Start of RECORD EXTRACTS

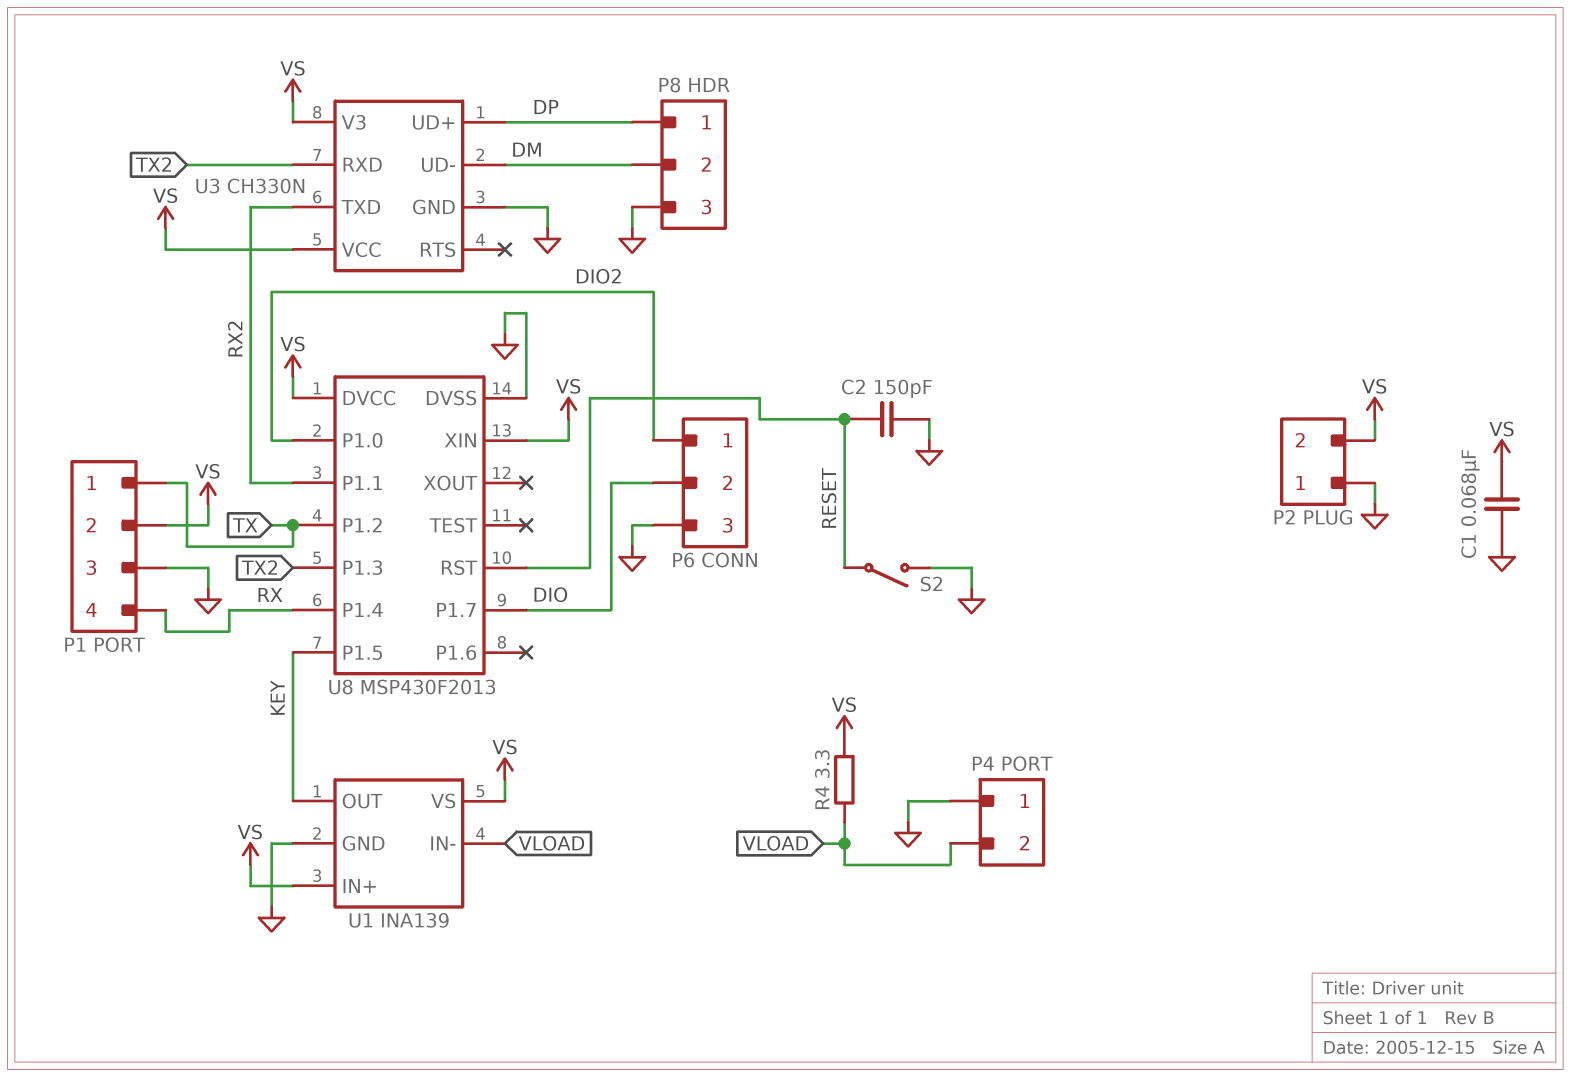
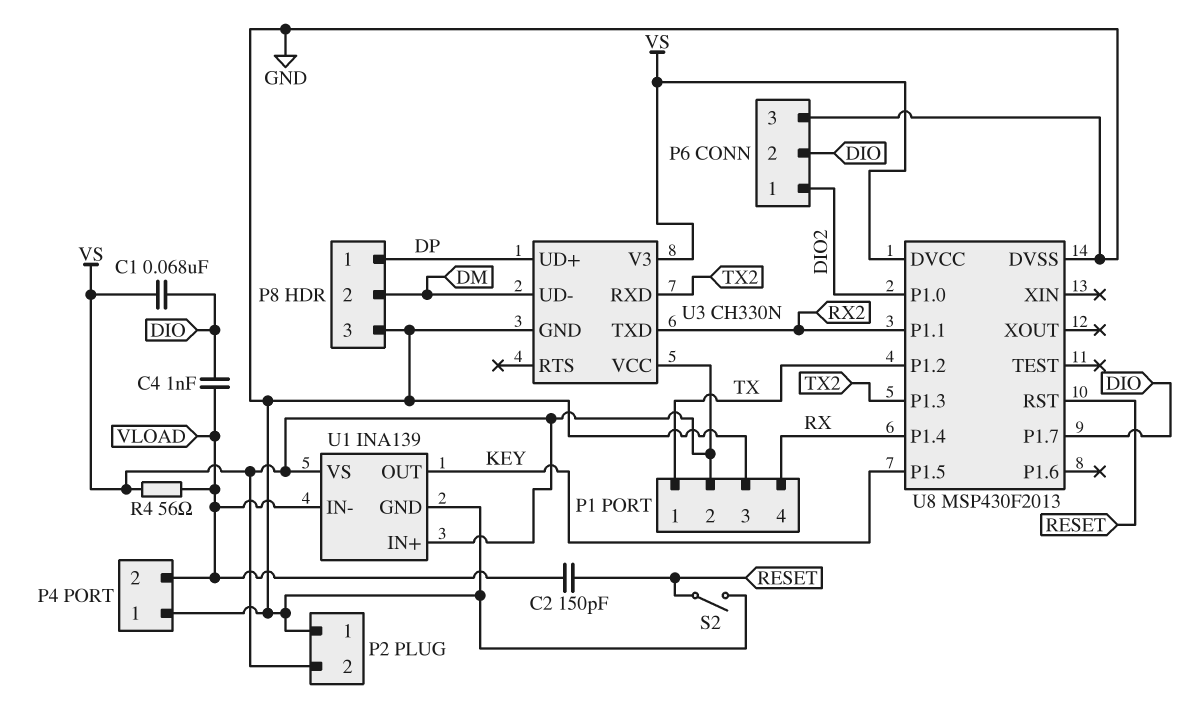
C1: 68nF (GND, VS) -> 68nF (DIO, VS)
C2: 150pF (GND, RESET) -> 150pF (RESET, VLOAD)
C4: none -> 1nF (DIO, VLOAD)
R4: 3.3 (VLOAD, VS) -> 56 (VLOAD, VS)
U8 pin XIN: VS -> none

End of RECORD EXTRACTS
Start of RECORD EXTRACTS

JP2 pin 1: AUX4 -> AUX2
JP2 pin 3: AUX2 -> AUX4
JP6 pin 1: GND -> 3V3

End of RECORD EXTRACTS

> PROBLEM DETAILS:
In the listing above, find the line containing "C1: 68nF (GND, VS) -> 68nF (DIO, VS)" and the line containing "U8 pin XIN: VS -> none", then retype both and every line between them exactly, with nothing else.

> TASK RESPONSE:
C1: 68nF (GND, VS) -> 68nF (DIO, VS)
C2: 150pF (GND, RESET) -> 150pF (RESET, VLOAD)
C4: none -> 1nF (DIO, VLOAD)
R4: 3.3 (VLOAD, VS) -> 56 (VLOAD, VS)
U8 pin XIN: VS -> none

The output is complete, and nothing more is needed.